**PROBLEM STATEMENT**
The records follow. Filter them to the lines that hold "plus".
___ MATERIAL SHOWN ___
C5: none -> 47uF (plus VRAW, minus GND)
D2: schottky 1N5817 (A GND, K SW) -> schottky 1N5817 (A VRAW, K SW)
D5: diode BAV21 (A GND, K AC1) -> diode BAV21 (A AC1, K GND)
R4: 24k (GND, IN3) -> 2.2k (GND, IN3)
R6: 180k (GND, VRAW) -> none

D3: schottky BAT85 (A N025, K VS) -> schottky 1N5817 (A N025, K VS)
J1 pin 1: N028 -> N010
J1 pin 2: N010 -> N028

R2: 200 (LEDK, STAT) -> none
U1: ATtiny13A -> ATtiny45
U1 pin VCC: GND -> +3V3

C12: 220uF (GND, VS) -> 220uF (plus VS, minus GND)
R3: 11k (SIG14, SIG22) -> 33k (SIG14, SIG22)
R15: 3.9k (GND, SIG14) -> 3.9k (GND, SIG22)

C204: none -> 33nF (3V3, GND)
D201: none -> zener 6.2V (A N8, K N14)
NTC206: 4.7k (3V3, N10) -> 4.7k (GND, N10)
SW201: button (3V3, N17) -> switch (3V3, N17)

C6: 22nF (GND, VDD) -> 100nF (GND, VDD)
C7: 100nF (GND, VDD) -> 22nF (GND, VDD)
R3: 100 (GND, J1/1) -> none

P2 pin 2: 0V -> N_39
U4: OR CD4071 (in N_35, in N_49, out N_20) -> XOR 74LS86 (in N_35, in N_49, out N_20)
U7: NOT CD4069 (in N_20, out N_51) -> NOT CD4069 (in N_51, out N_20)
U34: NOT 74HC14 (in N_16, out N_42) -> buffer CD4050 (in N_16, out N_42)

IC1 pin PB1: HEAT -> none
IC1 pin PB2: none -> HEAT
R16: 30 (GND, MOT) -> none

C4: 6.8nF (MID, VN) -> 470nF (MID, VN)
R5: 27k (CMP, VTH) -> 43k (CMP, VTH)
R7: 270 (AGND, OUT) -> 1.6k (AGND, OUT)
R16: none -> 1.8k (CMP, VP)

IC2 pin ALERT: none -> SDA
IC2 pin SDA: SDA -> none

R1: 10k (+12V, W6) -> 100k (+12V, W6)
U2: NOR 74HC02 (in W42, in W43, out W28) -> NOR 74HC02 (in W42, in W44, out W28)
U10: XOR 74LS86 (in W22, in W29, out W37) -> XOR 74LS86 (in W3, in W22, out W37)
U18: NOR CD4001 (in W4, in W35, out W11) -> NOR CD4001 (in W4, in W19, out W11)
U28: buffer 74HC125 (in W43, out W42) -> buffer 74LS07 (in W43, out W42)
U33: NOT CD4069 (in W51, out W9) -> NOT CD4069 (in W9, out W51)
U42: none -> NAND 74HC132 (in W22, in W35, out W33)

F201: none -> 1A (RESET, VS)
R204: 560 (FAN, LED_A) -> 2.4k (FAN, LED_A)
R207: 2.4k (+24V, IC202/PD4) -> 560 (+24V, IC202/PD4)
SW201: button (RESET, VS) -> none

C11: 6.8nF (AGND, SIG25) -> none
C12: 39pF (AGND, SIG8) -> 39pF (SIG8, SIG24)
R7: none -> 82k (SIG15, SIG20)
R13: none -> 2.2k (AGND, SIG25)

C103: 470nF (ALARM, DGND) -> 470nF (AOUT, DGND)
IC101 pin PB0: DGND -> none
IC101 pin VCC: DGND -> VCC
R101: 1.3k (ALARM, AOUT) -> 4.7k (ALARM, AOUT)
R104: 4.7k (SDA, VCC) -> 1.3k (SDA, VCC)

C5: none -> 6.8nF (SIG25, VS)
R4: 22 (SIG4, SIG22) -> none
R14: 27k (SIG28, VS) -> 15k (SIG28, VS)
___
**ANSWER SPACE**
C5: none -> 47uF (plus VRAW, minus GND)
C12: 220uF (GND, VS) -> 220uF (plus VS, minus GND)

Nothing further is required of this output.